For the entries below, the expected answer is the line with "BAT3: 6V (plus", the line with "SW2: button (COM, RESET)", and every line between them, exactly as written, and nothing more.

#### DATA RECORDS:
=====

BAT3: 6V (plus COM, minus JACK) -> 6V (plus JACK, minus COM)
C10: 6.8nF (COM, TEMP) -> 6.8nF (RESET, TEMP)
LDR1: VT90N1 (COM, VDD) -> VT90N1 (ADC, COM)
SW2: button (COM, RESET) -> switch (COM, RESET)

=====

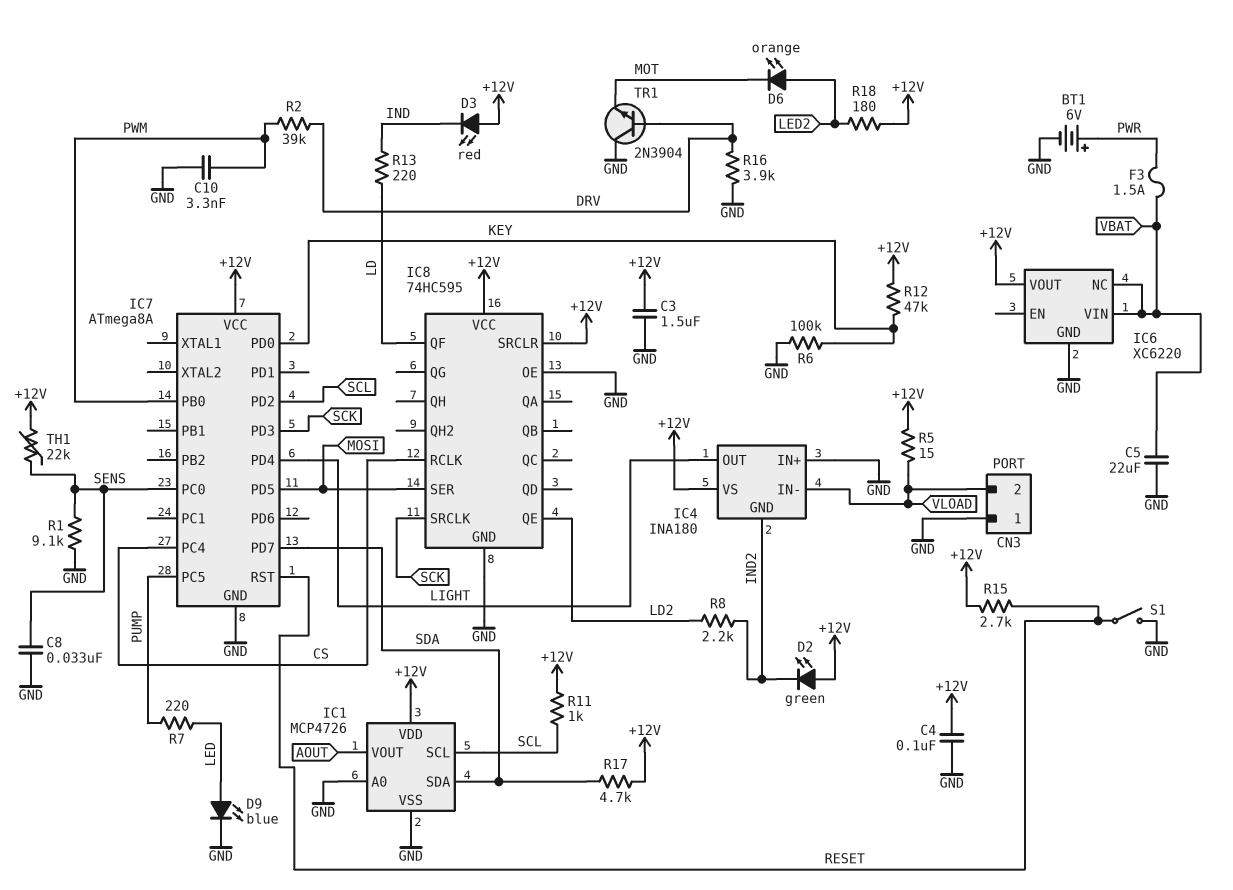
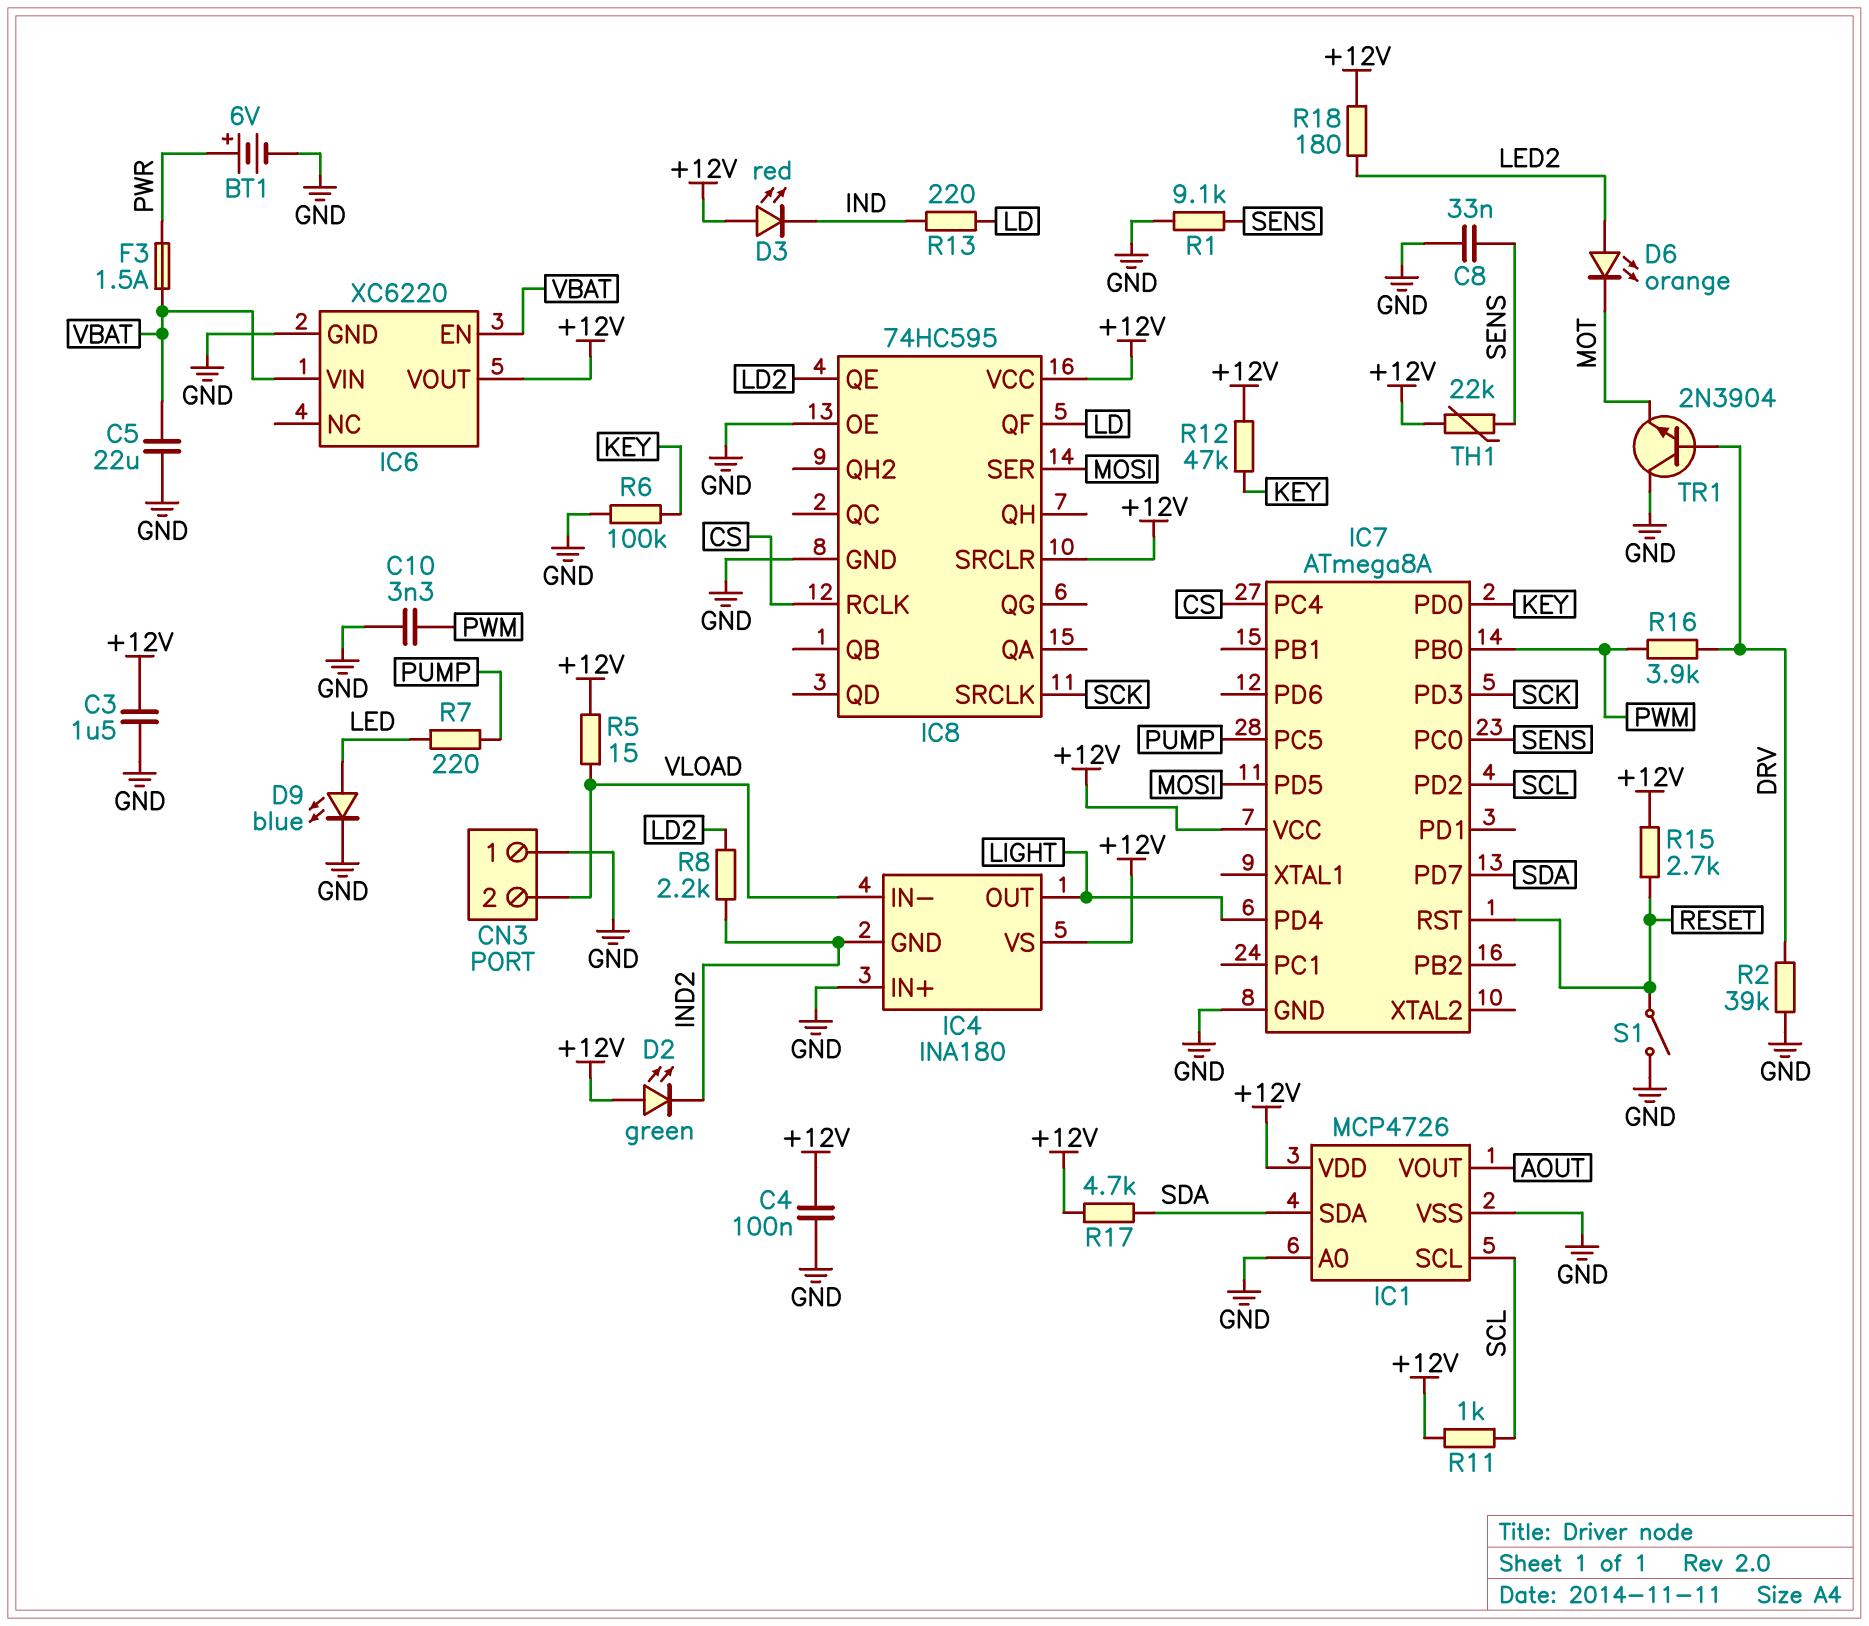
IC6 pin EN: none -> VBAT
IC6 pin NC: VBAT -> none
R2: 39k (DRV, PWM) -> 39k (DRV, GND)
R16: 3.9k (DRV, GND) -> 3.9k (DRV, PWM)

=====

#### SOLUTION TO THE EXERCISE:
BAT3: 6V (plus COM, minus JACK) -> 6V (plus JACK, minus COM)
C10: 6.8nF (COM, TEMP) -> 6.8nF (RESET, TEMP)
LDR1: VT90N1 (COM, VDD) -> VT90N1 (ADC, COM)
SW2: button (COM, RESET) -> switch (COM, RESET)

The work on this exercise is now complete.